- **Data for processing**
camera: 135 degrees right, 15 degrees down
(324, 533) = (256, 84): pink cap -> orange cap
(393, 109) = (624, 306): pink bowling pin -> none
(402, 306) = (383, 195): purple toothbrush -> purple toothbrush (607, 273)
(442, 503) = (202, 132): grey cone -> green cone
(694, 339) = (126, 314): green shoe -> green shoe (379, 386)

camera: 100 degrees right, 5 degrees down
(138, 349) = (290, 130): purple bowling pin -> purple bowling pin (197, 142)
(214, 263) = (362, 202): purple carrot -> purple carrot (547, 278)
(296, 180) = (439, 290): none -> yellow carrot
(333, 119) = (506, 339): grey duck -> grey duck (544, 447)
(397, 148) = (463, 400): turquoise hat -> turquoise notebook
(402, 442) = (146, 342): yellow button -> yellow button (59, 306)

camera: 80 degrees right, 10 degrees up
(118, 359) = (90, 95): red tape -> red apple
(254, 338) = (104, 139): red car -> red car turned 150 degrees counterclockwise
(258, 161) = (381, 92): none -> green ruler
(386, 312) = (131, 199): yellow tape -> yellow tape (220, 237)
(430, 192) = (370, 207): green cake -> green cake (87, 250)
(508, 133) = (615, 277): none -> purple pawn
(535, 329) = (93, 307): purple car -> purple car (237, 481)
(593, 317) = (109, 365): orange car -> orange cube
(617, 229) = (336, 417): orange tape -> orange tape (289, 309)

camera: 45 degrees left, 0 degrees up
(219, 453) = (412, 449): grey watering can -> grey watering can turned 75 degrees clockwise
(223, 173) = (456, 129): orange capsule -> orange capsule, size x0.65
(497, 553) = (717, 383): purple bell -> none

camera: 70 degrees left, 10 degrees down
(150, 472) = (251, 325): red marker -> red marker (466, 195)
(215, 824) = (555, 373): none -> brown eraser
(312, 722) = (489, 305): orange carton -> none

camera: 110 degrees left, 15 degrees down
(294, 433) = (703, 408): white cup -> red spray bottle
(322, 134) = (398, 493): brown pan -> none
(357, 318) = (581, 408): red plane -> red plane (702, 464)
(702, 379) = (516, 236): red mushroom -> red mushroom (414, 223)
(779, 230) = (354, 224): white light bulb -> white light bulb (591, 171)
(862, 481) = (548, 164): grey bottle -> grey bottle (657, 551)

- **Requirement**
Each line above must be reproduced exactly.

- **Solution to this problem**
camera: 135 degrees right, 15 degrees down
(324, 533) = (256, 84): pink cap -> orange cap
(393, 109) = (624, 306): pink bowling pin -> none
(402, 306) = (383, 195): purple toothbrush -> purple toothbrush (607, 273)
(442, 503) = (202, 132): grey cone -> green cone
(694, 339) = (126, 314): green shoe -> green shoe (379, 386)

camera: 100 degrees right, 5 degrees down
(138, 349) = (290, 130): purple bowling pin -> purple bowling pin (197, 142)
(214, 263) = (362, 202): purple carrot -> purple carrot (547, 278)
(296, 180) = (439, 290): none -> yellow carrot
(333, 119) = (506, 339): grey duck -> grey duck (544, 447)
(397, 148) = (463, 400): turquoise hat -> turquoise notebook
(402, 442) = (146, 342): yellow button -> yellow button (59, 306)

camera: 80 degrees right, 10 degrees up
(118, 359) = (90, 95): red tape -> red apple
(254, 338) = (104, 139): red car -> red car turned 150 degrees counterclockwise
(258, 161) = (381, 92): none -> green ruler
(386, 312) = (131, 199): yellow tape -> yellow tape (220, 237)
(430, 192) = (370, 207): green cake -> green cake (87, 250)
(508, 133) = (615, 277): none -> purple pawn
(535, 329) = (93, 307): purple car -> purple car (237, 481)
(593, 317) = (109, 365): orange car -> orange cube
(617, 229) = (336, 417): orange tape -> orange tape (289, 309)

camera: 45 degrees left, 0 degrees up
(219, 453) = (412, 449): grey watering can -> grey watering can turned 75 degrees clockwise
(223, 173) = (456, 129): orange capsule -> orange capsule, size x0.65
(497, 553) = (717, 383): purple bell -> none

camera: 70 degrees left, 10 degrees down
(150, 472) = (251, 325): red marker -> red marker (466, 195)
(215, 824) = (555, 373): none -> brown eraser
(312, 722) = (489, 305): orange carton -> none

camera: 110 degrees left, 15 degrees down
(294, 433) = (703, 408): white cup -> red spray bottle
(322, 134) = (398, 493): brown pan -> none
(357, 318) = (581, 408): red plane -> red plane (702, 464)
(702, 379) = (516, 236): red mushroom -> red mushroom (414, 223)
(779, 230) = (354, 224): white light bulb -> white light bulb (591, 171)
(862, 481) = (548, 164): grey bottle -> grey bottle (657, 551)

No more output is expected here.